**Exercise**:
Return the line containing "(375, 213) = (469, 459): none -> white fork" and all lines after it exactly; stop at the end of the material.

**Extracted records**:
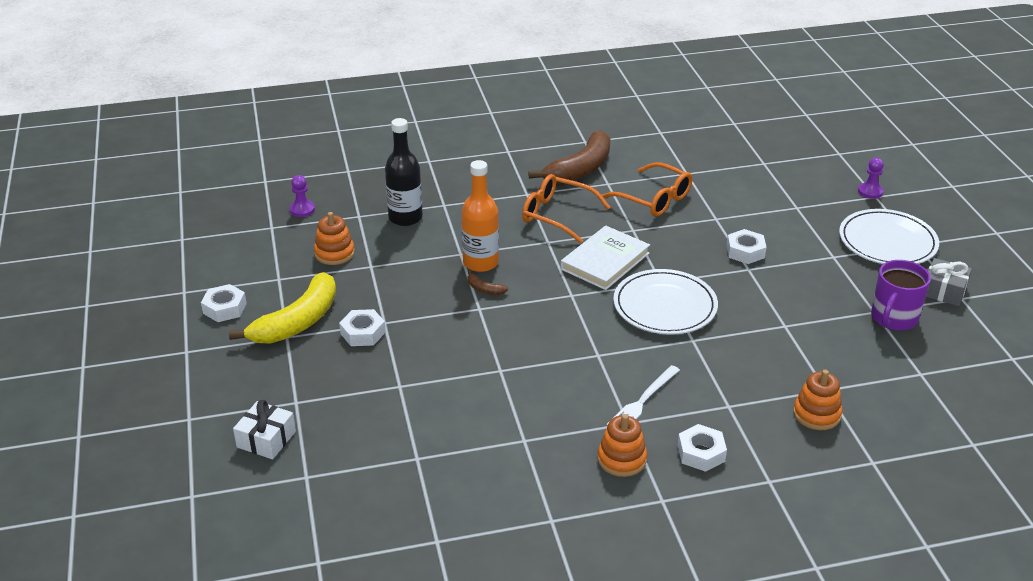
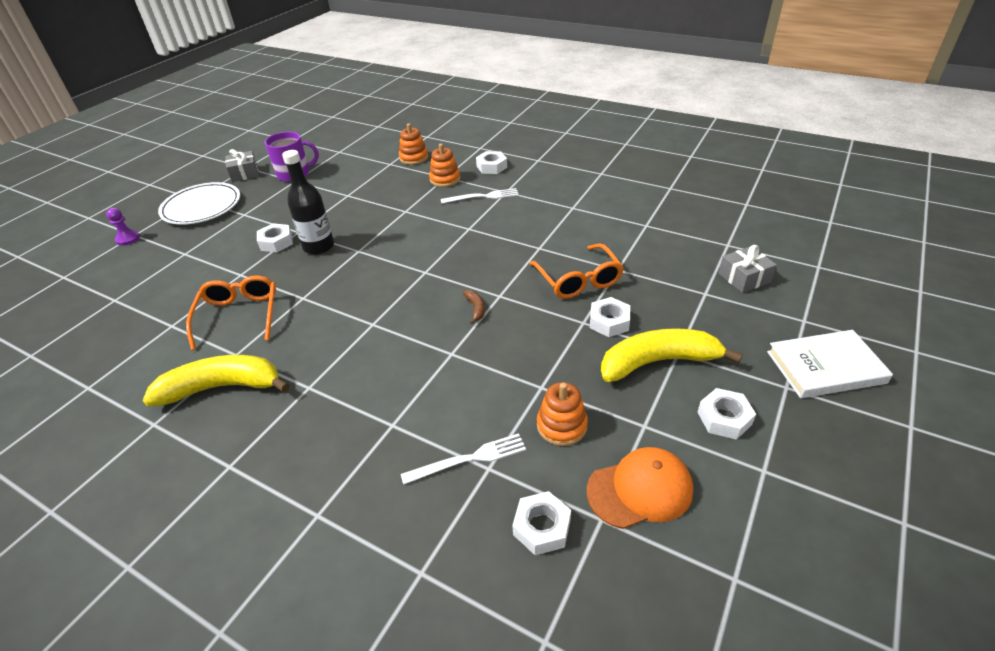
camera: 135 degrees left, 5 degrees up
(258, 248) = (640, 490): none -> orange cap
(266, 439) = (744, 278): white gift -> grey gift
(302, 210) = (542, 527): purple pawn -> white nut
(375, 213) = (469, 459): none -> white fork
(405, 218) = (447, 431): black bottle -> black bottle (319, 247)
(481, 263) = (448, 334): orange bottle -> none
(556, 215) = (325, 346): orange glasses -> orange glasses (578, 280)
(580, 169) = (222, 387): brown banana -> yellow banana
(605, 261) = (364, 284): white book -> white book (825, 367)
(621, 459) = (533, 179): orange stacking toy -> orange stacking toy (445, 179)
(665, 306) = (384, 235): white plate -> none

**Output below**:
(375, 213) = (469, 459): none -> white fork
(405, 218) = (447, 431): black bottle -> black bottle (319, 247)
(481, 263) = (448, 334): orange bottle -> none
(556, 215) = (325, 346): orange glasses -> orange glasses (578, 280)
(580, 169) = (222, 387): brown banana -> yellow banana
(605, 261) = (364, 284): white book -> white book (825, 367)
(621, 459) = (533, 179): orange stacking toy -> orange stacking toy (445, 179)
(665, 306) = (384, 235): white plate -> none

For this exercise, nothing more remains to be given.